--- START ---

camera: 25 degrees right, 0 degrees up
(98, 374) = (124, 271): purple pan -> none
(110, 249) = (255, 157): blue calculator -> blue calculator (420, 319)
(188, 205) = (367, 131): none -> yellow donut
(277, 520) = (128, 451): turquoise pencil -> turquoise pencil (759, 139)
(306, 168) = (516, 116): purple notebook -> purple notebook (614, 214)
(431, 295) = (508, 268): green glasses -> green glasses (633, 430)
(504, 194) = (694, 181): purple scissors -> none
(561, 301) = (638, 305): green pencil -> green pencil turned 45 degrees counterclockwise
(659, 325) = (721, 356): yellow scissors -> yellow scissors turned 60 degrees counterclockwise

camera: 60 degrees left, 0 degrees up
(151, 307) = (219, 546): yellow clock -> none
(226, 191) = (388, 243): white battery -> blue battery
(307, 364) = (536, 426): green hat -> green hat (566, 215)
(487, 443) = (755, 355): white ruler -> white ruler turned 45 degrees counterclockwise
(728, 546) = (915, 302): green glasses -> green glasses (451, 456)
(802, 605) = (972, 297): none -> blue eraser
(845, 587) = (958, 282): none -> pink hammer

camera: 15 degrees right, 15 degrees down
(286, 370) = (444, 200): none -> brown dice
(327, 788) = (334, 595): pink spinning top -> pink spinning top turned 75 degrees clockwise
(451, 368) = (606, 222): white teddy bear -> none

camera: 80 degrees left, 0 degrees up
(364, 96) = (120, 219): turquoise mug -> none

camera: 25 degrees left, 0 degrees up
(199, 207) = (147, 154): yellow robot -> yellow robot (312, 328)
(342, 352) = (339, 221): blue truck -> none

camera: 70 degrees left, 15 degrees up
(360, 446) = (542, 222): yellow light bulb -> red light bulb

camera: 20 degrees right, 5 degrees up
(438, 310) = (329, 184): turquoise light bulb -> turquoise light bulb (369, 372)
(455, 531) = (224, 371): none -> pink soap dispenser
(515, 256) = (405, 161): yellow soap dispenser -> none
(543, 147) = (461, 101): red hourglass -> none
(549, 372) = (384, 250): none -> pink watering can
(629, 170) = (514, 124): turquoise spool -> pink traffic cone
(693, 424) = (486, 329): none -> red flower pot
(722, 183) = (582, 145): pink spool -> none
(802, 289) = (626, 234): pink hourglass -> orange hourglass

--- END ---

All the entries above are to be transcribed without any alteration.

> _Expected answer_:
camera: 25 degrees right, 0 degrees up
(98, 374) = (124, 271): purple pan -> none
(110, 249) = (255, 157): blue calculator -> blue calculator (420, 319)
(188, 205) = (367, 131): none -> yellow donut
(277, 520) = (128, 451): turquoise pencil -> turquoise pencil (759, 139)
(306, 168) = (516, 116): purple notebook -> purple notebook (614, 214)
(431, 295) = (508, 268): green glasses -> green glasses (633, 430)
(504, 194) = (694, 181): purple scissors -> none
(561, 301) = (638, 305): green pencil -> green pencil turned 45 degrees counterclockwise
(659, 325) = (721, 356): yellow scissors -> yellow scissors turned 60 degrees counterclockwise

camera: 60 degrees left, 0 degrees up
(151, 307) = (219, 546): yellow clock -> none
(226, 191) = (388, 243): white battery -> blue battery
(307, 364) = (536, 426): green hat -> green hat (566, 215)
(487, 443) = (755, 355): white ruler -> white ruler turned 45 degrees counterclockwise
(728, 546) = (915, 302): green glasses -> green glasses (451, 456)
(802, 605) = (972, 297): none -> blue eraser
(845, 587) = (958, 282): none -> pink hammer

camera: 15 degrees right, 15 degrees down
(286, 370) = (444, 200): none -> brown dice
(327, 788) = (334, 595): pink spinning top -> pink spinning top turned 75 degrees clockwise
(451, 368) = (606, 222): white teddy bear -> none

camera: 80 degrees left, 0 degrees up
(364, 96) = (120, 219): turquoise mug -> none

camera: 25 degrees left, 0 degrees up
(199, 207) = (147, 154): yellow robot -> yellow robot (312, 328)
(342, 352) = (339, 221): blue truck -> none

camera: 70 degrees left, 15 degrees up
(360, 446) = (542, 222): yellow light bulb -> red light bulb

camera: 20 degrees right, 5 degrees up
(438, 310) = (329, 184): turquoise light bulb -> turquoise light bulb (369, 372)
(455, 531) = (224, 371): none -> pink soap dispenser
(515, 256) = (405, 161): yellow soap dispenser -> none
(543, 147) = (461, 101): red hourglass -> none
(549, 372) = (384, 250): none -> pink watering can
(629, 170) = (514, 124): turquoise spool -> pink traffic cone
(693, 424) = (486, 329): none -> red flower pot
(722, 183) = (582, 145): pink spool -> none
(802, 289) = (626, 234): pink hourglass -> orange hourglass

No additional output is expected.